▸ WORK REQUEST
Reproduce the following entries exactly, leaving nothing out.

▸ DATASET EXTRACT
● ● ● ● ●

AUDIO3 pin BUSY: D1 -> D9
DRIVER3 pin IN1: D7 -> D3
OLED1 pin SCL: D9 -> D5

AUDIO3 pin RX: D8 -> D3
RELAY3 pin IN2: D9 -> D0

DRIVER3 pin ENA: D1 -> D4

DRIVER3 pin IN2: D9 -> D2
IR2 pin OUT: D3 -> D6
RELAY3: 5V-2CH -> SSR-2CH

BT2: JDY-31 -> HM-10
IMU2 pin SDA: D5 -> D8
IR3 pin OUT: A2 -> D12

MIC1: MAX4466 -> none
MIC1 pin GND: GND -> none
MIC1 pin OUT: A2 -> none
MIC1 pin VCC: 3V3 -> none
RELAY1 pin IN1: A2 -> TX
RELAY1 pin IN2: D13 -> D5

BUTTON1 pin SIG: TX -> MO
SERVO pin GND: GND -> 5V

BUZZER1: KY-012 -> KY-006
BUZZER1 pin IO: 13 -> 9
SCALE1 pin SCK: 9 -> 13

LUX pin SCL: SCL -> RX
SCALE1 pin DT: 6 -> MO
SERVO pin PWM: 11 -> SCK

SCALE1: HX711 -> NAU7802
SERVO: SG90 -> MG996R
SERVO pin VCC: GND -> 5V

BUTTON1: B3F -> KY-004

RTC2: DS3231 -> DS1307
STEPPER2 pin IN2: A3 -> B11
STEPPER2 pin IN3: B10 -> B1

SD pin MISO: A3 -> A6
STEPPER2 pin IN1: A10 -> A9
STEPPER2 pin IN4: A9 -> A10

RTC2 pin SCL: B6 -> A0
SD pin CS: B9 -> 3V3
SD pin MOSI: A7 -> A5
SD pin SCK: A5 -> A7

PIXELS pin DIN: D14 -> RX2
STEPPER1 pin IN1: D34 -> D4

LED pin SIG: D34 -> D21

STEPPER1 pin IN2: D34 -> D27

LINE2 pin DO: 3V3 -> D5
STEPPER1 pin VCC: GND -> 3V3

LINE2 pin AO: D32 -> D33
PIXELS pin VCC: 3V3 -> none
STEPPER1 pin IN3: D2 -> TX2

● ● ● ● ●

▸ RESPONSE BELOW
AUDIO3 pin BUSY: D1 -> D9
DRIVER3 pin IN1: D7 -> D3
OLED1 pin SCL: D9 -> D5

AUDIO3 pin RX: D8 -> D3
RELAY3 pin IN2: D9 -> D0

DRIVER3 pin ENA: D1 -> D4

DRIVER3 pin IN2: D9 -> D2
IR2 pin OUT: D3 -> D6
RELAY3: 5V-2CH -> SSR-2CH

BT2: JDY-31 -> HM-10
IMU2 pin SDA: D5 -> D8
IR3 pin OUT: A2 -> D12

MIC1: MAX4466 -> none
MIC1 pin GND: GND -> none
MIC1 pin OUT: A2 -> none
MIC1 pin VCC: 3V3 -> none
RELAY1 pin IN1: A2 -> TX
RELAY1 pin IN2: D13 -> D5

BUTTON1 pin SIG: TX -> MO
SERVO pin GND: GND -> 5V

BUZZER1: KY-012 -> KY-006
BUZZER1 pin IO: 13 -> 9
SCALE1 pin SCK: 9 -> 13

LUX pin SCL: SCL -> RX
SCALE1 pin DT: 6 -> MO
SERVO pin PWM: 11 -> SCK

SCALE1: HX711 -> NAU7802
SERVO: SG90 -> MG996R
SERVO pin VCC: GND -> 5V

BUTTON1: B3F -> KY-004

RTC2: DS3231 -> DS1307
STEPPER2 pin IN2: A3 -> B11
STEPPER2 pin IN3: B10 -> B1

SD pin MISO: A3 -> A6
STEPPER2 pin IN1: A10 -> A9
STEPPER2 pin IN4: A9 -> A10

RTC2 pin SCL: B6 -> A0
SD pin CS: B9 -> 3V3
SD pin MOSI: A7 -> A5
SD pin SCK: A5 -> A7

PIXELS pin DIN: D14 -> RX2
STEPPER1 pin IN1: D34 -> D4

LED pin SIG: D34 -> D21

STEPPER1 pin IN2: D34 -> D27

LINE2 pin DO: 3V3 -> D5
STEPPER1 pin VCC: GND -> 3V3

LINE2 pin AO: D32 -> D33
PIXELS pin VCC: 3V3 -> none
STEPPER1 pin IN3: D2 -> TX2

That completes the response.